(Scene change data)
◇ ◇ ◇ ◇ ◇ ◇ ◇
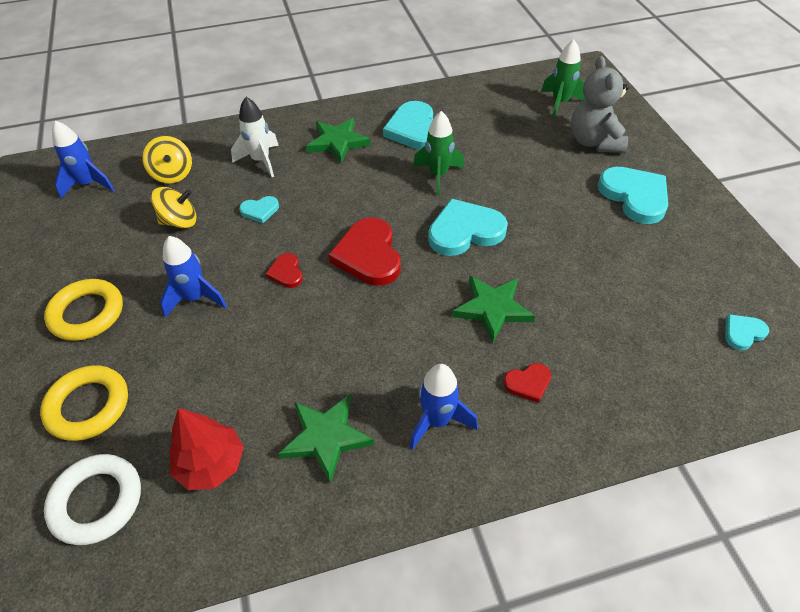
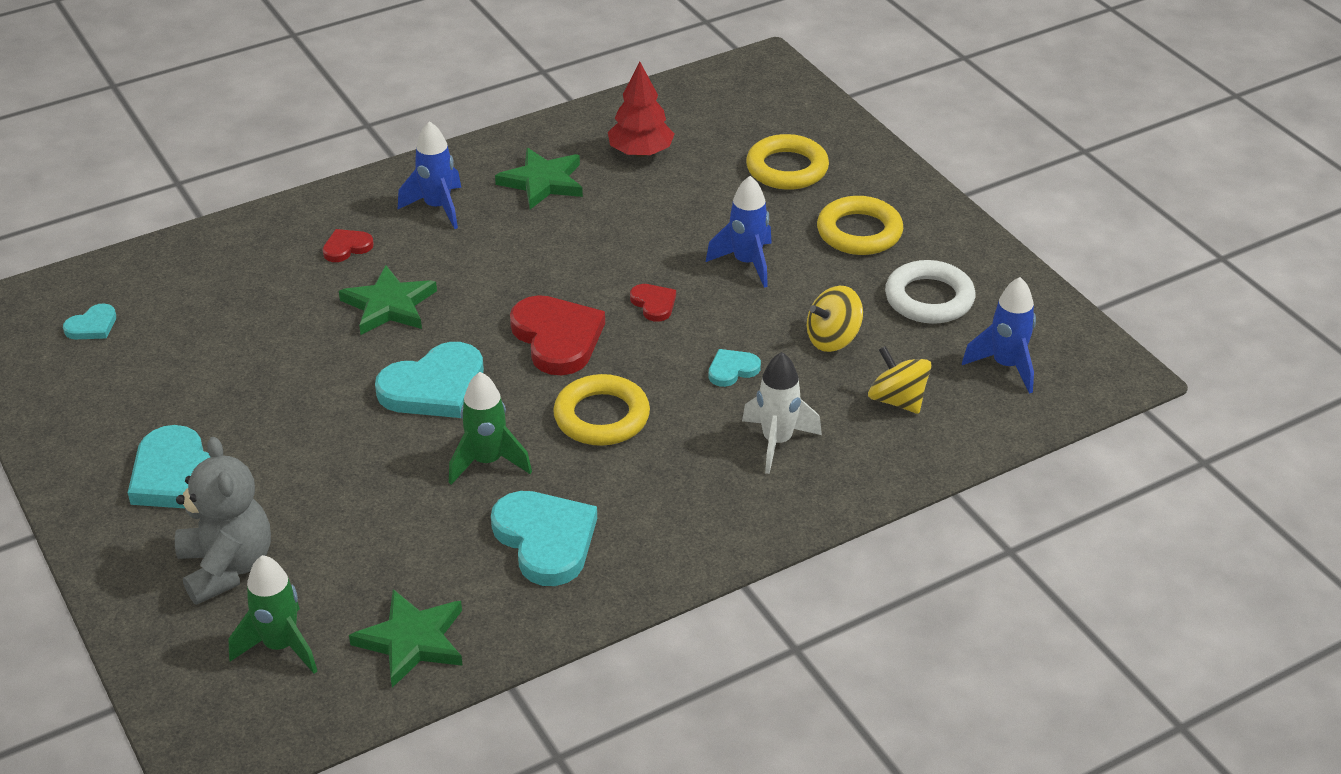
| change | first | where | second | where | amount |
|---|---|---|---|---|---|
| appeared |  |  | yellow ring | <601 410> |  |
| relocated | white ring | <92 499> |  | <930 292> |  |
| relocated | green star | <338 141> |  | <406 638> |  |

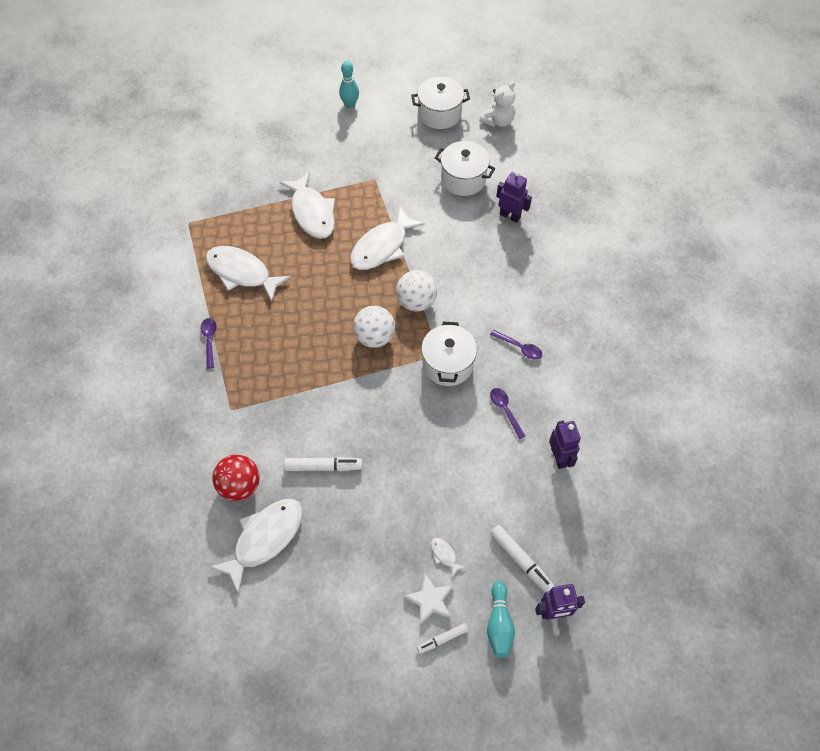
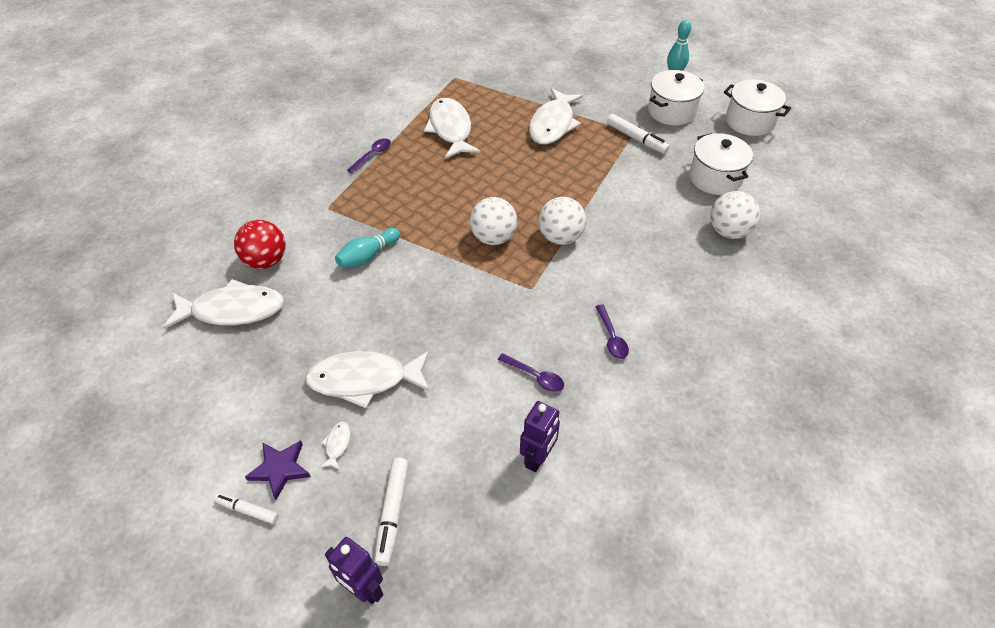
| change | first | where | second | where | amount |
|---|---|---|---|---|---|
| missing | white teddy bear | <497 104> |  |  |  |
| relocated | white marker | <323 464> |  | <638 134> |  |
| relocated | white fish | <387 238> |  | <367 379> |  |
| relocated | white pot | <449 354> |  | <676 97> |  |
| relocated | turquoise bowling pin | <501 619> |  | <367 248> |  |
| exchanged | purple robot | <514 197> | white ball | <735 215> |  |
| colour | white star | <429 599> | purple star | <278 470> |  |
| spun | purple spoon | <507 413> |  | <531 372> | 105 degrees clockwise |

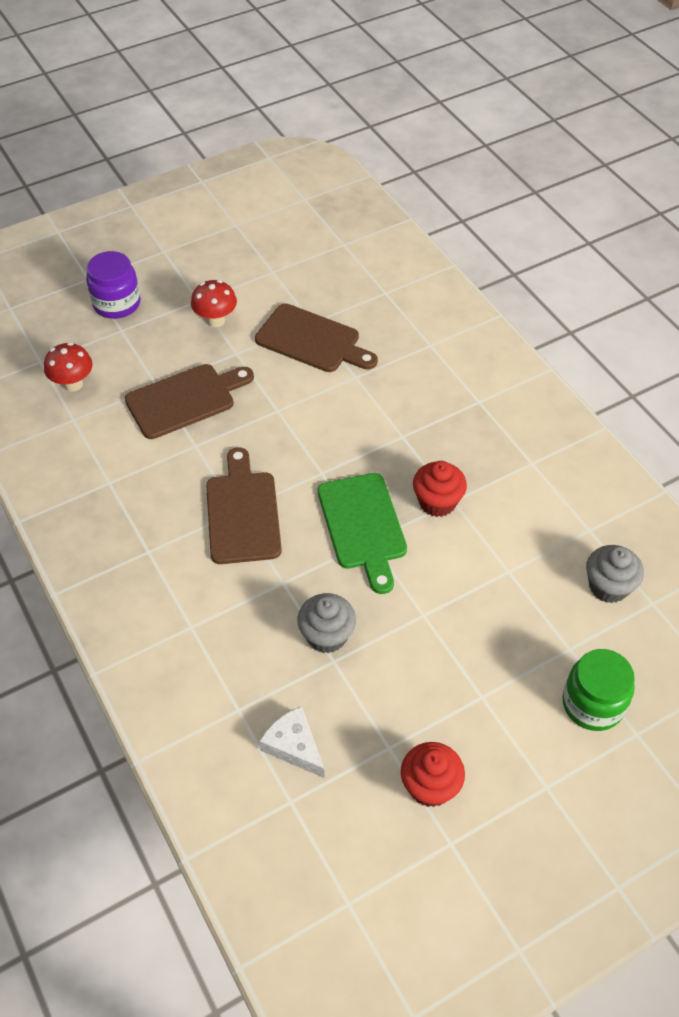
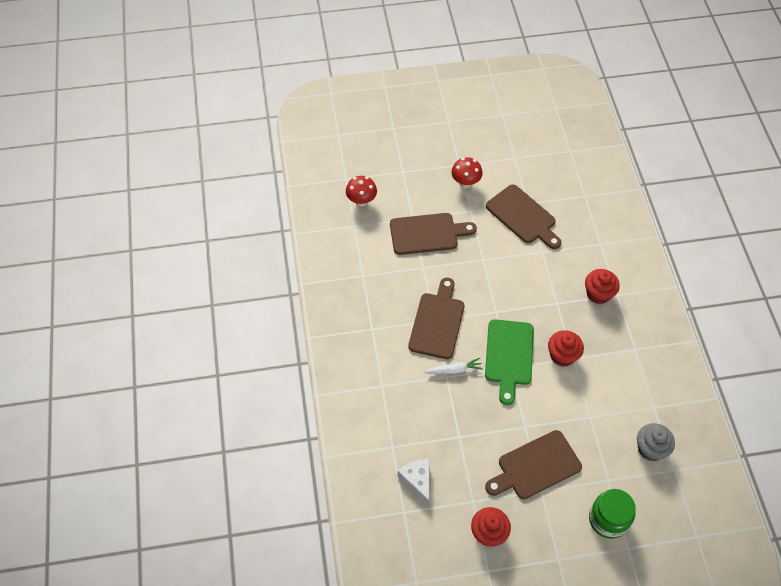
| change | first | where | second | where | amount |
|---|---|---|---|---|---|
| missing | purple jar | <113 285> |  |  |  |
| missing | grey cupcake | <326 623> |  |  |  |
| appeared |  |  | white carrot | <454 366> |  |
| appeared |  |  | brown cutting board | <533 464> |  |
| appeared |  |  | red cupcake | <602 286> |  |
◇ ◇ ◇ ◇ ◇ ◇ ◇
• Aim of the task:
Extract every line containing the string "appeared" from the data above.

• Problem solution:
| appeared |  |  | yellow ring | <601 410> |  |
| appeared |  |  | white carrot | <454 366> |  |
| appeared |  |  | brown cutting board | <533 464> |  |
| appeared |  |  | red cupcake | <602 286> |  |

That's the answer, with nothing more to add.